Problem to work on:
Search the data for the string "pyramid", and report each line where it is found.

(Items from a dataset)
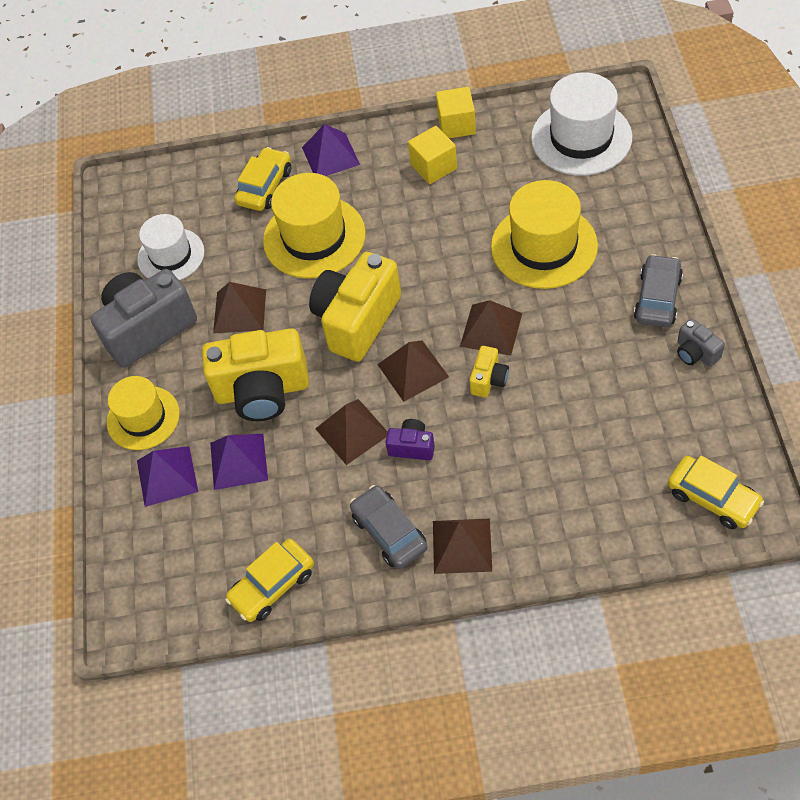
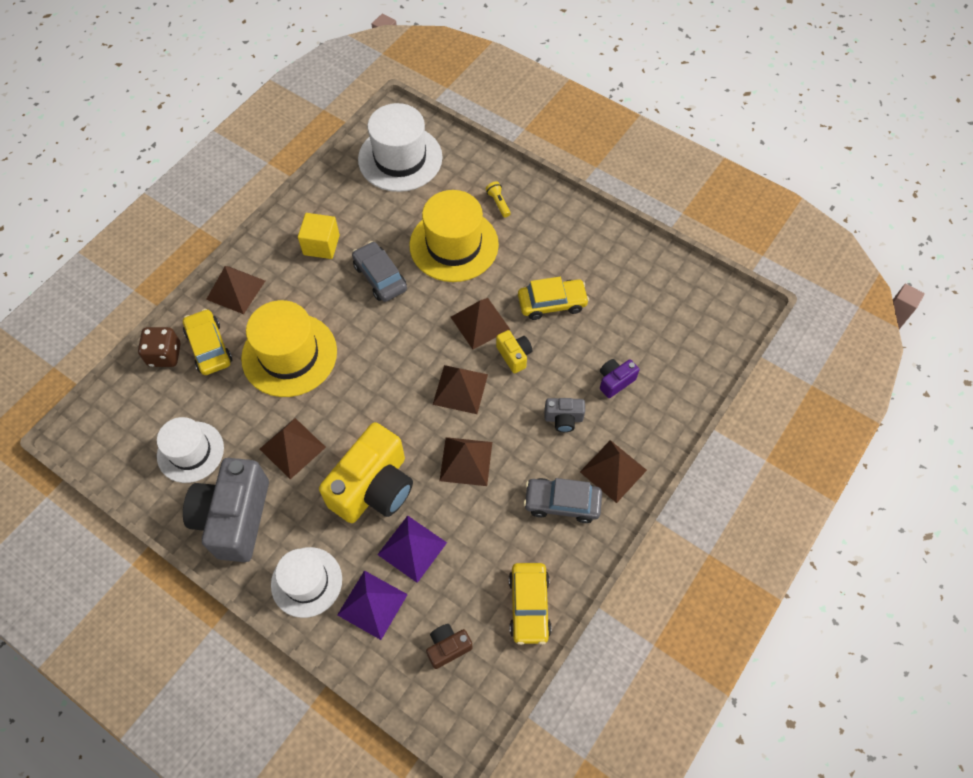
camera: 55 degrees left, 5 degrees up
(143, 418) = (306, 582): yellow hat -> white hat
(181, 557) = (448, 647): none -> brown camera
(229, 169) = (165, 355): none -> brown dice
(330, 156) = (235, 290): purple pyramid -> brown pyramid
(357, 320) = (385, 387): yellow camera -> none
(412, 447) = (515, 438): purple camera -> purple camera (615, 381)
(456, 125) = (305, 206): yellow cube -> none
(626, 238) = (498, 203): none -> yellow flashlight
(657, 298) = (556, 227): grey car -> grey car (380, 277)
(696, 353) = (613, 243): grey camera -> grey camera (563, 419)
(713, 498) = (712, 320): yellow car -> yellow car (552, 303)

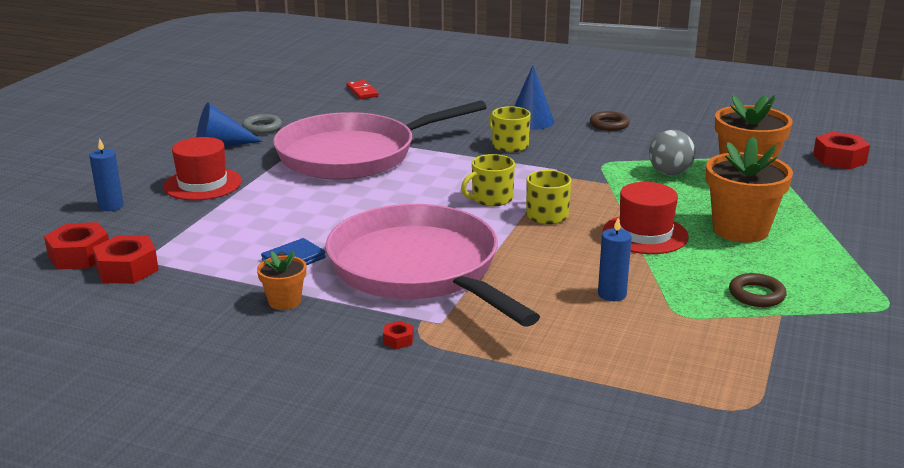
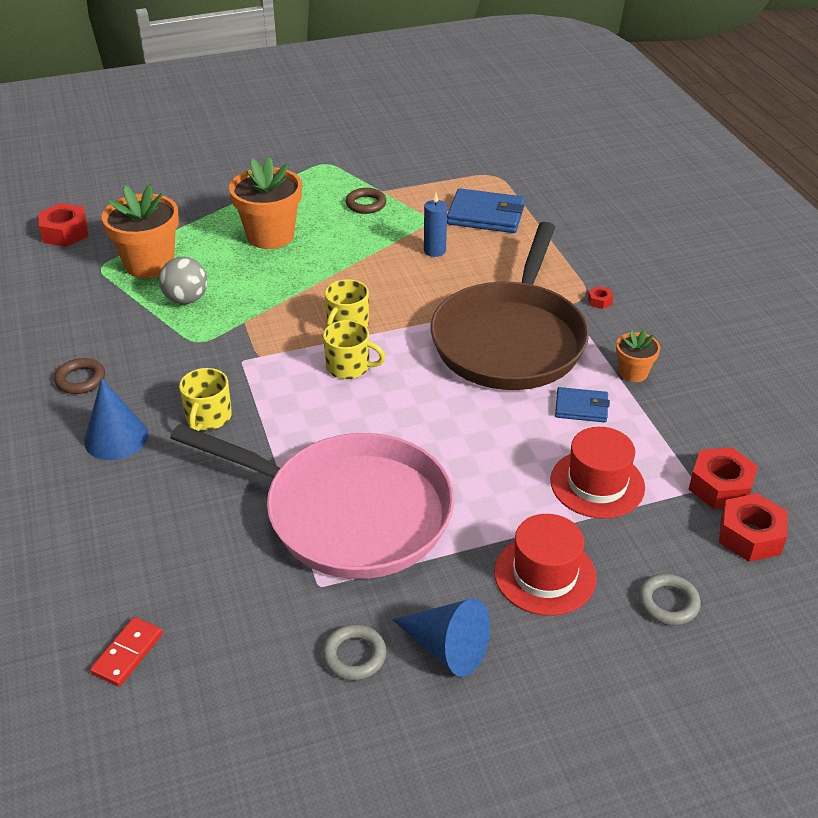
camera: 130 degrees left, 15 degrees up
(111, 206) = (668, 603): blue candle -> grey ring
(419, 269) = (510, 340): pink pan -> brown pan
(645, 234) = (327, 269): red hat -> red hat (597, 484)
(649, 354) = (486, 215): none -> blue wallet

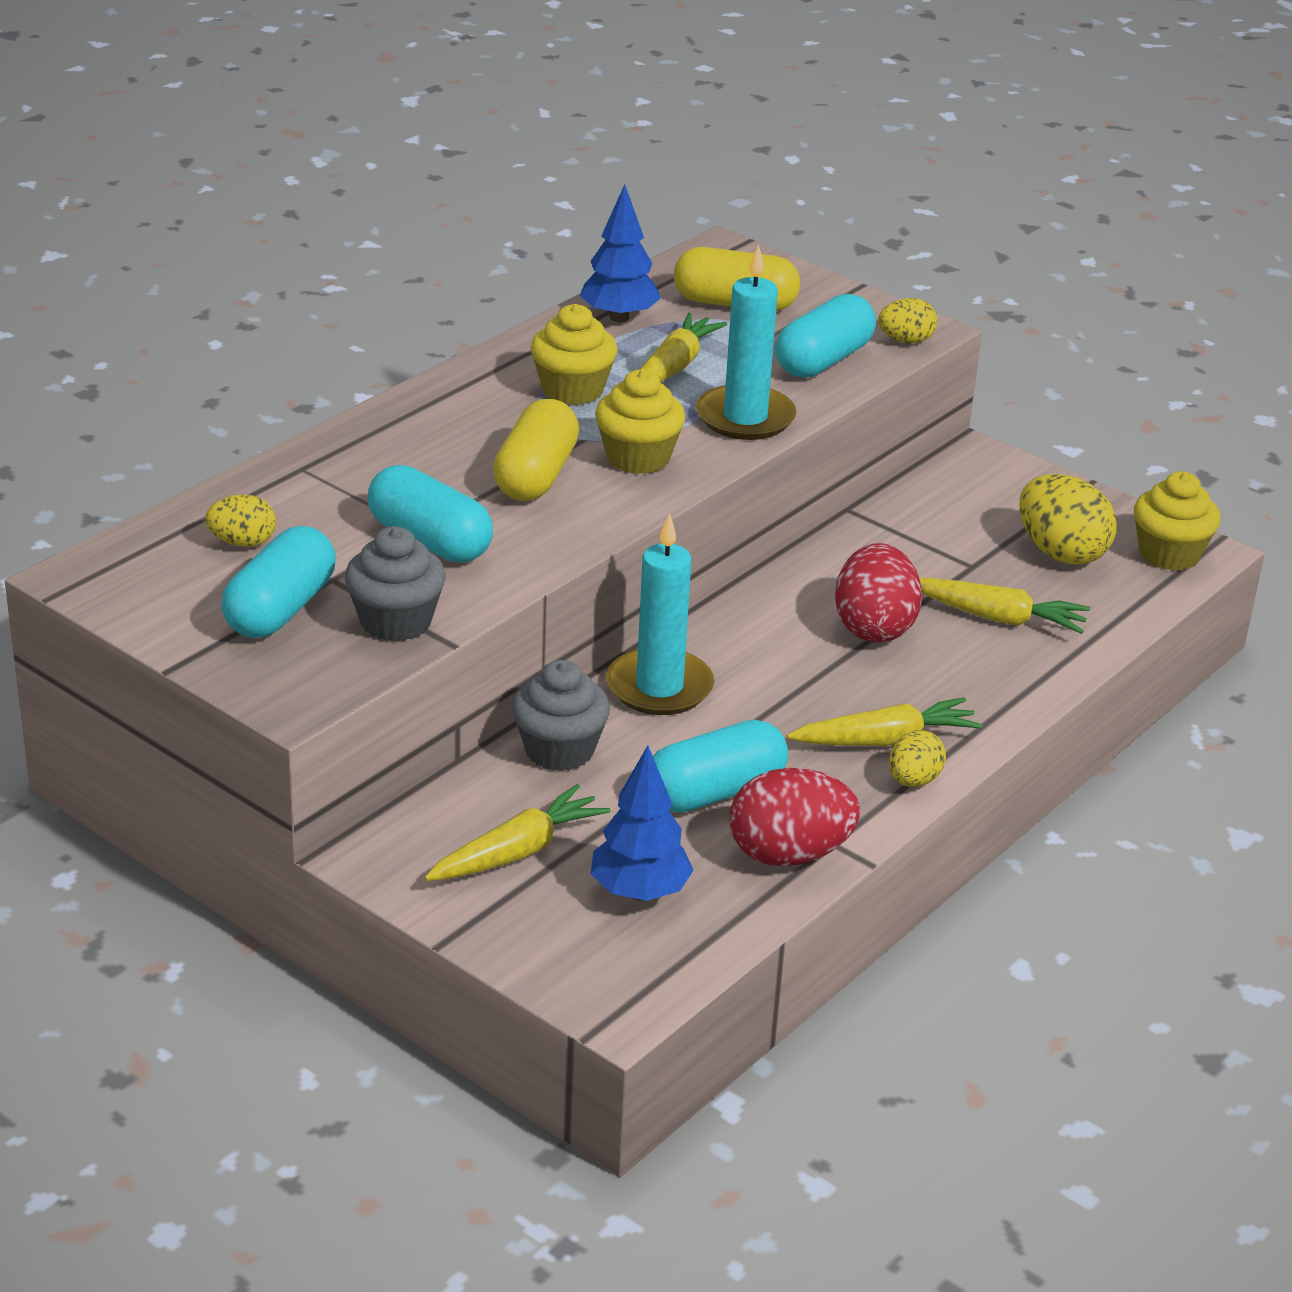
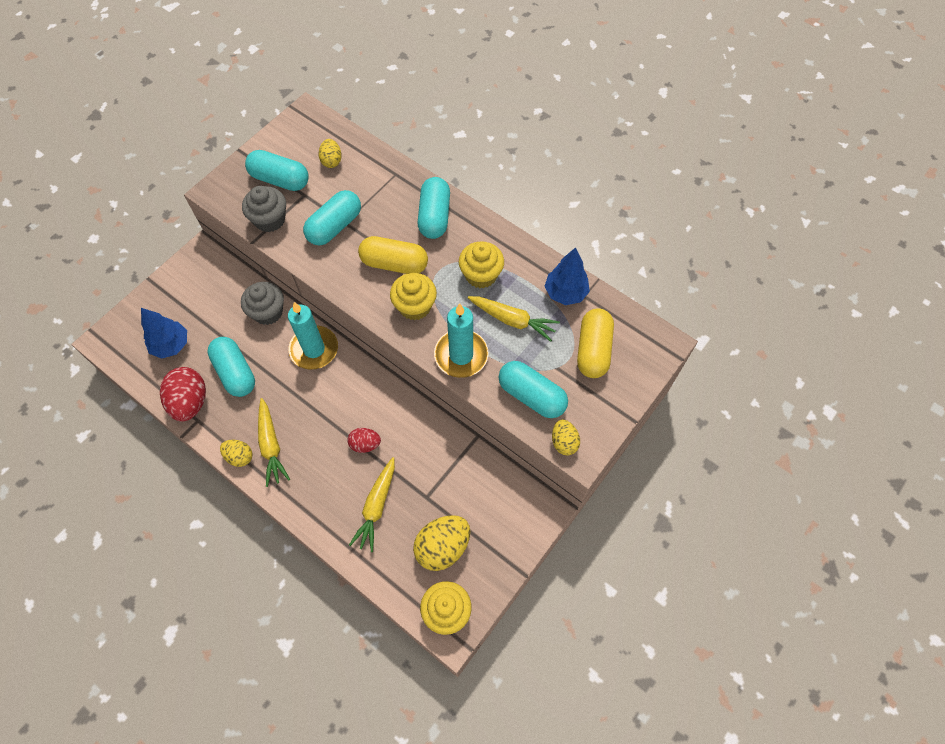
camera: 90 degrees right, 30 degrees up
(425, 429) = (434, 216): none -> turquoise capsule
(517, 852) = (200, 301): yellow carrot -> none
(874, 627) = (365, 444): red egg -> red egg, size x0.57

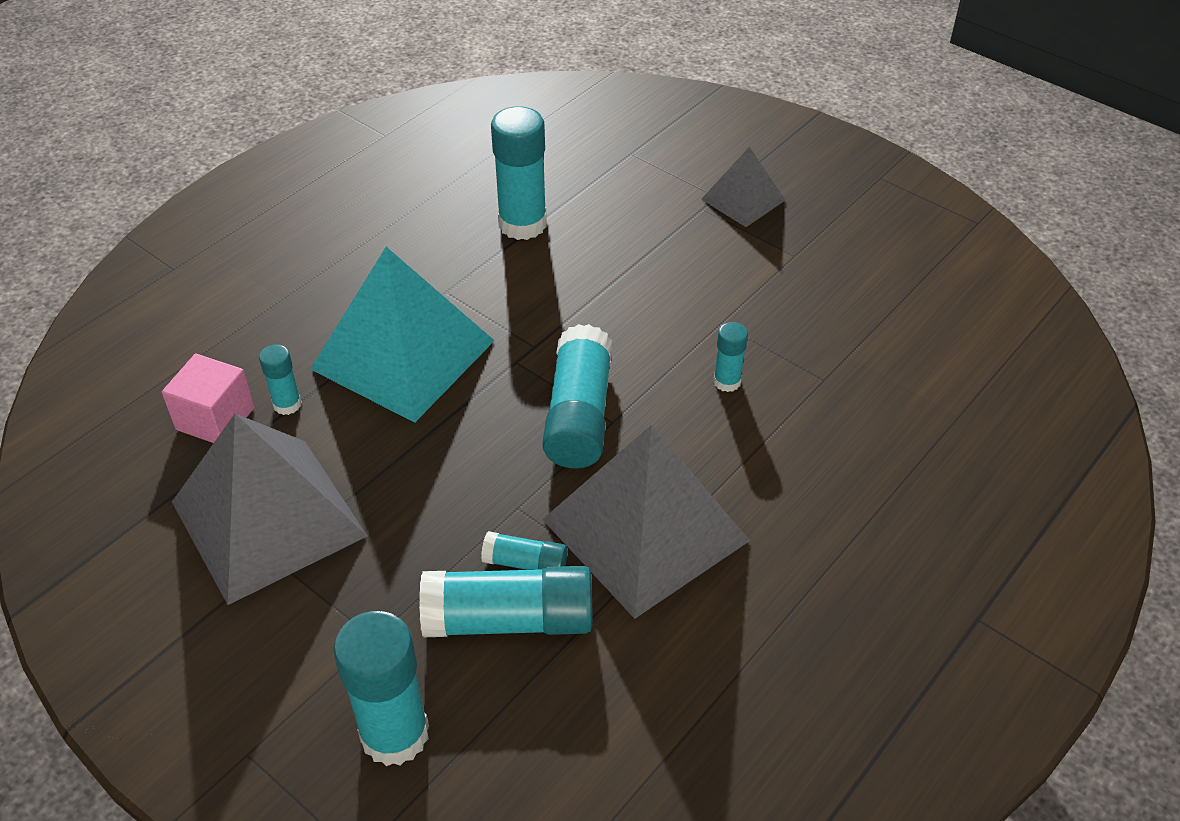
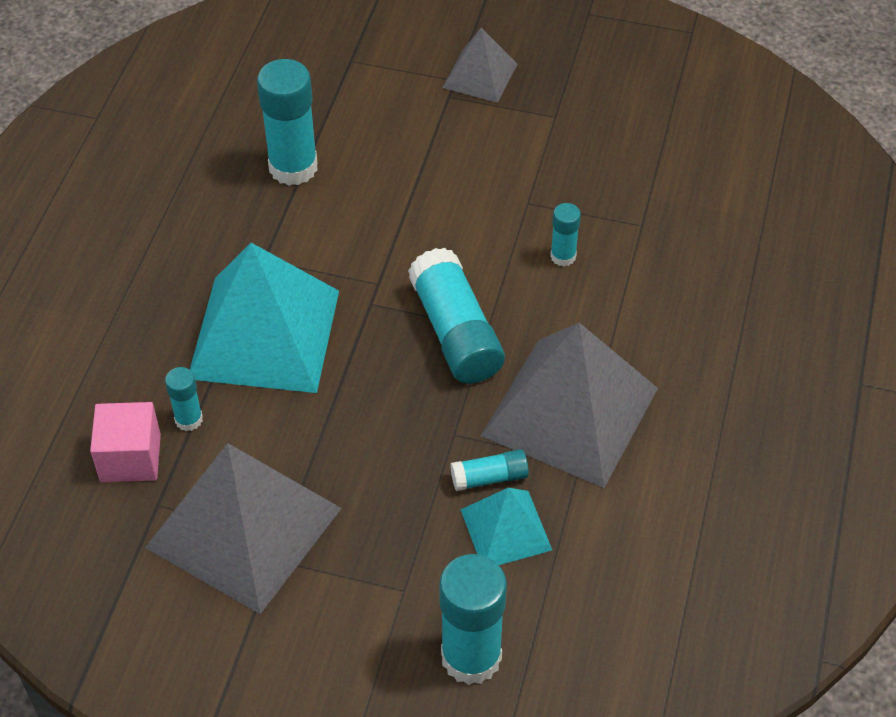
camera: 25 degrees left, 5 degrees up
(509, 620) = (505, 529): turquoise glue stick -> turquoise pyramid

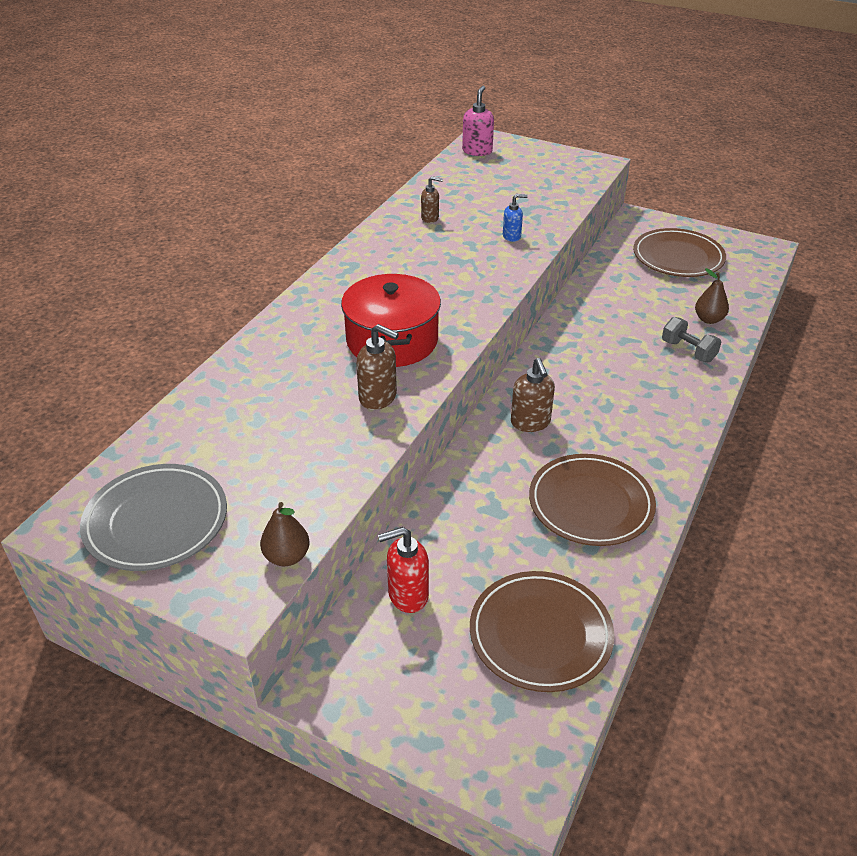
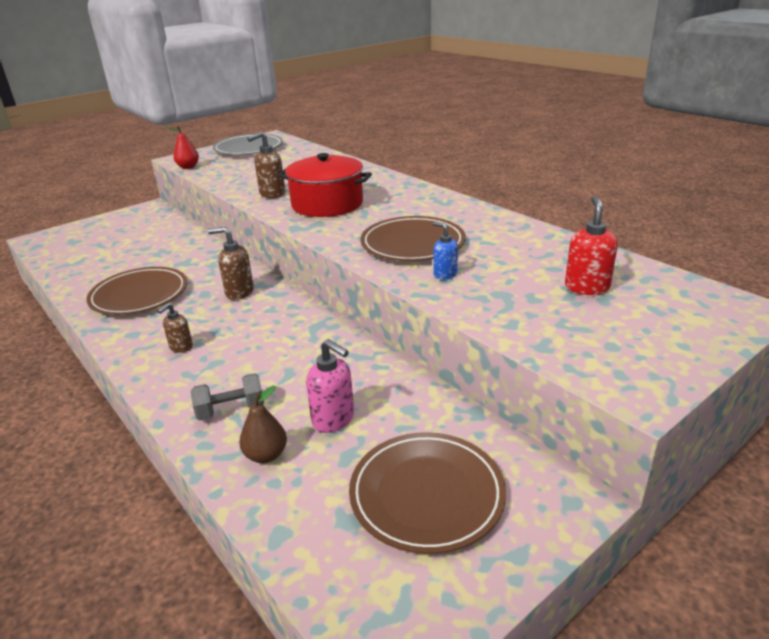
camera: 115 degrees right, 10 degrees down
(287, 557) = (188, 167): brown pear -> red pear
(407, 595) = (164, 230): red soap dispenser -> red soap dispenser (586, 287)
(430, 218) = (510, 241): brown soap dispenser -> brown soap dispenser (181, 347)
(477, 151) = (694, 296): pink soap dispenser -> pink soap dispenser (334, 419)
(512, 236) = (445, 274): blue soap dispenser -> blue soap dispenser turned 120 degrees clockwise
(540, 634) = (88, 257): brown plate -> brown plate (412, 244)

Answer space:
(330, 156) = (235, 290): purple pyramid -> brown pyramid
(509, 620) = (505, 529): turquoise glue stick -> turquoise pyramid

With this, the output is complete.